GIVEN RECORDS section start

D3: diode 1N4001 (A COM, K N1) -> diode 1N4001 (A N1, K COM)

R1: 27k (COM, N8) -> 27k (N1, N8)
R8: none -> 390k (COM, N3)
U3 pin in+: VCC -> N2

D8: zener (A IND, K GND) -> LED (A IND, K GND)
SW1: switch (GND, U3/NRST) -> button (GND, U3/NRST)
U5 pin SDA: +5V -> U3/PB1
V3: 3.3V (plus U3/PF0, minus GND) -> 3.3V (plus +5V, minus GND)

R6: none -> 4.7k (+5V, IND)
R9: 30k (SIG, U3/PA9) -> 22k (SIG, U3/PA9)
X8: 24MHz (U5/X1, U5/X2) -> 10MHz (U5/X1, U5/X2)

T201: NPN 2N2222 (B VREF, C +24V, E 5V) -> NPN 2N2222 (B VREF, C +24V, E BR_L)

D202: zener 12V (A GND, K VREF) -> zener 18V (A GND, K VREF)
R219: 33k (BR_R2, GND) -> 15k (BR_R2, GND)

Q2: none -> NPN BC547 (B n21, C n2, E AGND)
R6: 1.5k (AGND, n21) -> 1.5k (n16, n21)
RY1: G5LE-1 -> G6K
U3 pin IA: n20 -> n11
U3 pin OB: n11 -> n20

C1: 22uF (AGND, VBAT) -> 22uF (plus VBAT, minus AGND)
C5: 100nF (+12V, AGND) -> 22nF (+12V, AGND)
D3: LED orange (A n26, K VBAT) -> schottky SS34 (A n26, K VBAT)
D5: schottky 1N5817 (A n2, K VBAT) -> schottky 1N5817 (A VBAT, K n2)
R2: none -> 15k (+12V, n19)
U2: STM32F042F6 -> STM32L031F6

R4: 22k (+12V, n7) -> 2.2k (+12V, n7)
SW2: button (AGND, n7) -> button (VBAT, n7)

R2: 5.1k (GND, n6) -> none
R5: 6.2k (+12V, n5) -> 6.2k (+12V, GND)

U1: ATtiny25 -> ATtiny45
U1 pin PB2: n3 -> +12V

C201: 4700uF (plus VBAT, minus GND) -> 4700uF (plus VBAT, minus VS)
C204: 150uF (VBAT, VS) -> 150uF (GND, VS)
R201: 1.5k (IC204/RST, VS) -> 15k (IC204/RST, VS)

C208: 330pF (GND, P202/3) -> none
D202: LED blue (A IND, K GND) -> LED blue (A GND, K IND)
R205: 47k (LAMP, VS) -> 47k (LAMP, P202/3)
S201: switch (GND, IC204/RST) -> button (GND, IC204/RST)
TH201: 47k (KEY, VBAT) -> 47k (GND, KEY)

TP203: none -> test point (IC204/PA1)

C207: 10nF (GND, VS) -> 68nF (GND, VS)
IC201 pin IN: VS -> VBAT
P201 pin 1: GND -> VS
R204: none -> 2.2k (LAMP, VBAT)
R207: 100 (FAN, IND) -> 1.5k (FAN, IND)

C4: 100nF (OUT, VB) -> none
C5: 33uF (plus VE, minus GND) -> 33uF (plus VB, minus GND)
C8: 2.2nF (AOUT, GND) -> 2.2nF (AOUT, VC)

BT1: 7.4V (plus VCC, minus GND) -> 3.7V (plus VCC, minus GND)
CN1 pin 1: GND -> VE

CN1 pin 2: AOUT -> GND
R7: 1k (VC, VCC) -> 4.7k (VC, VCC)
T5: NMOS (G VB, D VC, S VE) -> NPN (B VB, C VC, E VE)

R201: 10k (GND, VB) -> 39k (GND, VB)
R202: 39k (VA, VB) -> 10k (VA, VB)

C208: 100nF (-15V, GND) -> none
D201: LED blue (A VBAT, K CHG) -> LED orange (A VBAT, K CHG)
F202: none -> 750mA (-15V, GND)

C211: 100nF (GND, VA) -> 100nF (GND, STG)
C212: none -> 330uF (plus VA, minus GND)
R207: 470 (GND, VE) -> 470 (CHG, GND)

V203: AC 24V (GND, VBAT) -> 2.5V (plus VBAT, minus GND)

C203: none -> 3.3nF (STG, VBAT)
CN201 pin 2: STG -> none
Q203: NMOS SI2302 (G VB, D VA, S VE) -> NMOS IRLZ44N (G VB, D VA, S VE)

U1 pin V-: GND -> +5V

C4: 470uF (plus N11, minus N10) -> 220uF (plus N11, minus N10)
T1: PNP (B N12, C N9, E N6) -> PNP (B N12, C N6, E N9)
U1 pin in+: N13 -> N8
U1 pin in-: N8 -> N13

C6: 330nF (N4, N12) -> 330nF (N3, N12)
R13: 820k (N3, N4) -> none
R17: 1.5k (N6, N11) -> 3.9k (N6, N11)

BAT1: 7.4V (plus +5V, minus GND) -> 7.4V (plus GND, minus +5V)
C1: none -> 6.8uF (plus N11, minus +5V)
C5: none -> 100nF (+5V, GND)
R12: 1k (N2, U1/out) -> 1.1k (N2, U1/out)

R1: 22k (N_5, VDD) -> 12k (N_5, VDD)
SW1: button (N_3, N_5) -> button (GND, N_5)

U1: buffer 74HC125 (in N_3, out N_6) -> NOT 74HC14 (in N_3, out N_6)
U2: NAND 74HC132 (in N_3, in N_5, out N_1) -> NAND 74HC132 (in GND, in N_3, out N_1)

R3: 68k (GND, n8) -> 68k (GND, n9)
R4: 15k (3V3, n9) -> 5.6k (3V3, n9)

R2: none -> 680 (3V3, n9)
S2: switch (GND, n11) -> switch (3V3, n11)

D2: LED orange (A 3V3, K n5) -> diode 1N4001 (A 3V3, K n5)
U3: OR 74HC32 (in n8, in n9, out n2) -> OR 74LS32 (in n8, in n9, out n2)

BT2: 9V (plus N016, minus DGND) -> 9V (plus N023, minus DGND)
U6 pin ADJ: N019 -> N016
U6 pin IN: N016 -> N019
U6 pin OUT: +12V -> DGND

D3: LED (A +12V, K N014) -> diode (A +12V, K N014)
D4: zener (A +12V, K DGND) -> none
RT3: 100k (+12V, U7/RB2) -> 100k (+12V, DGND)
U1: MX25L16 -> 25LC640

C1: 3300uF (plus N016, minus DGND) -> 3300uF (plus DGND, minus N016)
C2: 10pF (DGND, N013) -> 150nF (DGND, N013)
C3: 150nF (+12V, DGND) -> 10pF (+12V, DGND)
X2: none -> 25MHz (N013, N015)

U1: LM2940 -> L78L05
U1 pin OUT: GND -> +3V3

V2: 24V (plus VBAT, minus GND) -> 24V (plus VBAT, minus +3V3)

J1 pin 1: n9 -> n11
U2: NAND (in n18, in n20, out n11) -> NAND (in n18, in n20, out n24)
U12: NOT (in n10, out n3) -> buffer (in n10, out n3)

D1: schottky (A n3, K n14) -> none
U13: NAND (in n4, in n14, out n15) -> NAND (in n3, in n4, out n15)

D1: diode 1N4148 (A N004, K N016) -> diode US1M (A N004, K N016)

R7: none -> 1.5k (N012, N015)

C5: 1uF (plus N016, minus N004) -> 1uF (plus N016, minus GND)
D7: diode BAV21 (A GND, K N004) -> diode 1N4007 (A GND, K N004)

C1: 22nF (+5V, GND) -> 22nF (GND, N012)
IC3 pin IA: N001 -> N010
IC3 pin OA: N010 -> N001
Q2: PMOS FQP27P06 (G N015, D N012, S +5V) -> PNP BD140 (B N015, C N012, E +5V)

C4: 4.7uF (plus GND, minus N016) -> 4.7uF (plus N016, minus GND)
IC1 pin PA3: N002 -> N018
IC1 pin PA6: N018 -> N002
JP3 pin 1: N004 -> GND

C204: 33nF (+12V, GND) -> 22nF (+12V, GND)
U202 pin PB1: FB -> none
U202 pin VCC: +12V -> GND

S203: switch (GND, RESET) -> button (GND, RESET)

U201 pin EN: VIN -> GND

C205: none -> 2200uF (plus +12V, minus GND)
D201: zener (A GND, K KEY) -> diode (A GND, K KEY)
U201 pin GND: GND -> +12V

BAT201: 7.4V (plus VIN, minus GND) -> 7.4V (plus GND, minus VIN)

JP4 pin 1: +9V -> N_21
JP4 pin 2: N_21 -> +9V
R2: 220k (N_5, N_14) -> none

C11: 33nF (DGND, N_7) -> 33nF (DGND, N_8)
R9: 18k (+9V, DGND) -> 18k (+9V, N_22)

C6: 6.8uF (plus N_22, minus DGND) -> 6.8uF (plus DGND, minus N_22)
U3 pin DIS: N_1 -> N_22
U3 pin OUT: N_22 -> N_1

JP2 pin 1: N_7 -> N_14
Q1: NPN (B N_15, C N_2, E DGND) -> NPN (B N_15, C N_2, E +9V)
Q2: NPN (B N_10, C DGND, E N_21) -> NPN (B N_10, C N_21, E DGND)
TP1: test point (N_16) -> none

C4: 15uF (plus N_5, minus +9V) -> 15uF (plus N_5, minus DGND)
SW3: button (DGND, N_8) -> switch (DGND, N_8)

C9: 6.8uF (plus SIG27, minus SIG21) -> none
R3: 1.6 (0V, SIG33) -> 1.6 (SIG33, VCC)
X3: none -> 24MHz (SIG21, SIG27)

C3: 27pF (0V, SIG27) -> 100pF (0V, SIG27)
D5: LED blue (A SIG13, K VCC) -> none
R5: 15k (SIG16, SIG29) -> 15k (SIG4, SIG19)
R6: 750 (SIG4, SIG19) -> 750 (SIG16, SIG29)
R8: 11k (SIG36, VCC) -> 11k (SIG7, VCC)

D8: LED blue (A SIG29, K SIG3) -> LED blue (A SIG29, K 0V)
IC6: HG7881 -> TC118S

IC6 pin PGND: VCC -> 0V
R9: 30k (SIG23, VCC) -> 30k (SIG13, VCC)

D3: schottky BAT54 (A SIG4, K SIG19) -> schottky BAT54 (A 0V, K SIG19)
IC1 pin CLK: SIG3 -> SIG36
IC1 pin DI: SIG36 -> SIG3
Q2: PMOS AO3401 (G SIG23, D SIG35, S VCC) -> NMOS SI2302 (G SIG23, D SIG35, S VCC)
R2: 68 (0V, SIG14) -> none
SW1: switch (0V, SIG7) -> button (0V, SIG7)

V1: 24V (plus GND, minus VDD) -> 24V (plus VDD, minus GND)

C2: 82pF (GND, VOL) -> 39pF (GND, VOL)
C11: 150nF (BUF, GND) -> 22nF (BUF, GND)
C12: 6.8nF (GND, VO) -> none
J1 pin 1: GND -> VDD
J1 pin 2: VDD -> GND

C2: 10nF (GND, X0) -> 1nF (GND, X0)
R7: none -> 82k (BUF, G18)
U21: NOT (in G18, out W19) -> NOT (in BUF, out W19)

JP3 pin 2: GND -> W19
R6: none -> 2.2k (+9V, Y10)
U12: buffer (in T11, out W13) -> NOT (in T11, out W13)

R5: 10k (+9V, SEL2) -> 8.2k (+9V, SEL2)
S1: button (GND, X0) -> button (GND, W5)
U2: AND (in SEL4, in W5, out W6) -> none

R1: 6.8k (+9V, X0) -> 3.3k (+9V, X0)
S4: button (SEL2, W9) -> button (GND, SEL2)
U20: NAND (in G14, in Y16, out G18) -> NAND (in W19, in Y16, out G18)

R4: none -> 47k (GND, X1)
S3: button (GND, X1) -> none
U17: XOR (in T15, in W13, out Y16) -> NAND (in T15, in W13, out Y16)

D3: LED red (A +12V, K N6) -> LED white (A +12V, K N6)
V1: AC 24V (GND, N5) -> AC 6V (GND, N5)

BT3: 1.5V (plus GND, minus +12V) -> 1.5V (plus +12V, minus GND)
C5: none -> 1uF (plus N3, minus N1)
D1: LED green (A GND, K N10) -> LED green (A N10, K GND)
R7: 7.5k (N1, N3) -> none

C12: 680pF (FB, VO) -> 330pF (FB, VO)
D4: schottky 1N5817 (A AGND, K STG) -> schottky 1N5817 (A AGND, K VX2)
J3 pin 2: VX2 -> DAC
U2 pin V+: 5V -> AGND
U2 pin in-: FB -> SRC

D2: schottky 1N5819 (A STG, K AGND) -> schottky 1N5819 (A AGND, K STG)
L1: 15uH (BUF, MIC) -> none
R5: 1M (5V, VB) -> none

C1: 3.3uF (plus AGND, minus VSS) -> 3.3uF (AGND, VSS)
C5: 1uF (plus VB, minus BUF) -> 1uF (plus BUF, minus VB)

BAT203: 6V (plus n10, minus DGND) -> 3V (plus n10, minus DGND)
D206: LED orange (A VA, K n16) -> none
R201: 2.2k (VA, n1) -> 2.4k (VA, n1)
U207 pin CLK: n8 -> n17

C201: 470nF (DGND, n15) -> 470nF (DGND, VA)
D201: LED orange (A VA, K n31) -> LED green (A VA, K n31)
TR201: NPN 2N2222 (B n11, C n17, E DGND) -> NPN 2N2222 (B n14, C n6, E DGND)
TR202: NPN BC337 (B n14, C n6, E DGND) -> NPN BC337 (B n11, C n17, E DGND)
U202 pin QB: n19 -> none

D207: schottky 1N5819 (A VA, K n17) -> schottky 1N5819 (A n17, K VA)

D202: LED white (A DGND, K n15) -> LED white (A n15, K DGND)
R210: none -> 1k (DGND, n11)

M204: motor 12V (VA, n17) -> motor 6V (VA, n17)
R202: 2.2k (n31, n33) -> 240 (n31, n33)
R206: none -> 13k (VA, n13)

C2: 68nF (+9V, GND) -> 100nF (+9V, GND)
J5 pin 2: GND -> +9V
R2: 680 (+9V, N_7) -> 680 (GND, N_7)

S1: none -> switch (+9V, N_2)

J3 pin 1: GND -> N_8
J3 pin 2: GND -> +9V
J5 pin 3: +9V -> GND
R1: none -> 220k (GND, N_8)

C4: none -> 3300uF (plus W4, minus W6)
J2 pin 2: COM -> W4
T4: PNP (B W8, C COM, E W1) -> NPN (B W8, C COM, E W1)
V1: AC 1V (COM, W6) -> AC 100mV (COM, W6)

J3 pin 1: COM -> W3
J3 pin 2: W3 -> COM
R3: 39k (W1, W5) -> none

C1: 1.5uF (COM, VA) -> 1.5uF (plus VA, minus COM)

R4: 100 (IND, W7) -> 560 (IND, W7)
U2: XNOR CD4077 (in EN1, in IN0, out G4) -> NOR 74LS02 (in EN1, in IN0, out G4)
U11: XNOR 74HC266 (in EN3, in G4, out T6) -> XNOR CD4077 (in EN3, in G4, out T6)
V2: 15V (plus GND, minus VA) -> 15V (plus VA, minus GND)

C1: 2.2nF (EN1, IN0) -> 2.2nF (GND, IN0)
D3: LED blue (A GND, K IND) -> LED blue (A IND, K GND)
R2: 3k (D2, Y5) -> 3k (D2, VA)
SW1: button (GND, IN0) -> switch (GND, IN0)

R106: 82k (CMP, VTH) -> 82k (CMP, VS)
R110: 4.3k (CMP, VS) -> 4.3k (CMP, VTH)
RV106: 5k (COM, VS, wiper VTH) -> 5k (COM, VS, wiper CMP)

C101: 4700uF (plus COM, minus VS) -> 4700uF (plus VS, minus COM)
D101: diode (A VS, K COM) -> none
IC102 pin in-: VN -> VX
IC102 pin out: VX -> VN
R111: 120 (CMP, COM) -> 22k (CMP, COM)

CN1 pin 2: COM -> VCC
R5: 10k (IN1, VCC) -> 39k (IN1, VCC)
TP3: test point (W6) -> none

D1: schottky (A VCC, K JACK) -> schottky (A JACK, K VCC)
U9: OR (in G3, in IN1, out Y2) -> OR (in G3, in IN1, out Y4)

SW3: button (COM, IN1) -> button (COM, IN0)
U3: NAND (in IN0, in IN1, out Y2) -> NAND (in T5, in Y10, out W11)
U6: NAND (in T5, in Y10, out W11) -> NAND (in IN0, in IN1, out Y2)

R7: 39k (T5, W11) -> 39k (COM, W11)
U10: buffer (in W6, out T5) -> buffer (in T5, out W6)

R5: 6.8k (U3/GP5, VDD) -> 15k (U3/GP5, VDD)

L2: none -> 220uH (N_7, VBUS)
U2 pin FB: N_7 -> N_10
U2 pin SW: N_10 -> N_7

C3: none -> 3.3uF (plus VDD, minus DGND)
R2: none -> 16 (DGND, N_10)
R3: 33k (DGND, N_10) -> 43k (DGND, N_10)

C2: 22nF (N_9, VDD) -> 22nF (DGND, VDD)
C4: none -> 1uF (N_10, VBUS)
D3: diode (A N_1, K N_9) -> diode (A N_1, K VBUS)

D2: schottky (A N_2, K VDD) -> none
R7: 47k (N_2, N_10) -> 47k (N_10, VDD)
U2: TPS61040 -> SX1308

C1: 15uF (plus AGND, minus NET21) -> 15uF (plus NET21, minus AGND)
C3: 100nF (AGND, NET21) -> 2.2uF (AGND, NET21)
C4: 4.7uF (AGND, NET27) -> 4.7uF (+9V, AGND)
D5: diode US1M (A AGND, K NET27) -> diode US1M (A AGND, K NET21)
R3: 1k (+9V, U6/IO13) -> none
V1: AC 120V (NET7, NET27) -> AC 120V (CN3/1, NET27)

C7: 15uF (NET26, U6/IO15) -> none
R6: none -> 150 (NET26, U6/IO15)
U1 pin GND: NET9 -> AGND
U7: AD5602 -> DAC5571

GIVEN RECORDS section end

** WHAT YOU SHOULD DO **
Using the data above, transcribe the lines that run from the line with "R9: 30k (SIG23, VCC) -> 30k (SIG13, VCC)" to the line with "U12: buffer (in", both ends kept, and output nothing else.

** THE COMPLETED TASK **
R9: 30k (SIG23, VCC) -> 30k (SIG13, VCC)

D3: schottky BAT54 (A SIG4, K SIG19) -> schottky BAT54 (A 0V, K SIG19)
IC1 pin CLK: SIG3 -> SIG36
IC1 pin DI: SIG36 -> SIG3
Q2: PMOS AO3401 (G SIG23, D SIG35, S VCC) -> NMOS SI2302 (G SIG23, D SIG35, S VCC)
R2: 68 (0V, SIG14) -> none
SW1: switch (0V, SIG7) -> button (0V, SIG7)

V1: 24V (plus GND, minus VDD) -> 24V (plus VDD, minus GND)

C2: 82pF (GND, VOL) -> 39pF (GND, VOL)
C11: 150nF (BUF, GND) -> 22nF (BUF, GND)
C12: 6.8nF (GND, VO) -> none
J1 pin 1: GND -> VDD
J1 pin 2: VDD -> GND

C2: 10nF (GND, X0) -> 1nF (GND, X0)
R7: none -> 82k (BUF, G18)
U21: NOT (in G18, out W19) -> NOT (in BUF, out W19)

JP3 pin 2: GND -> W19
R6: none -> 2.2k (+9V, Y10)
U12: buffer (in T11, out W13) -> NOT (in T11, out W13)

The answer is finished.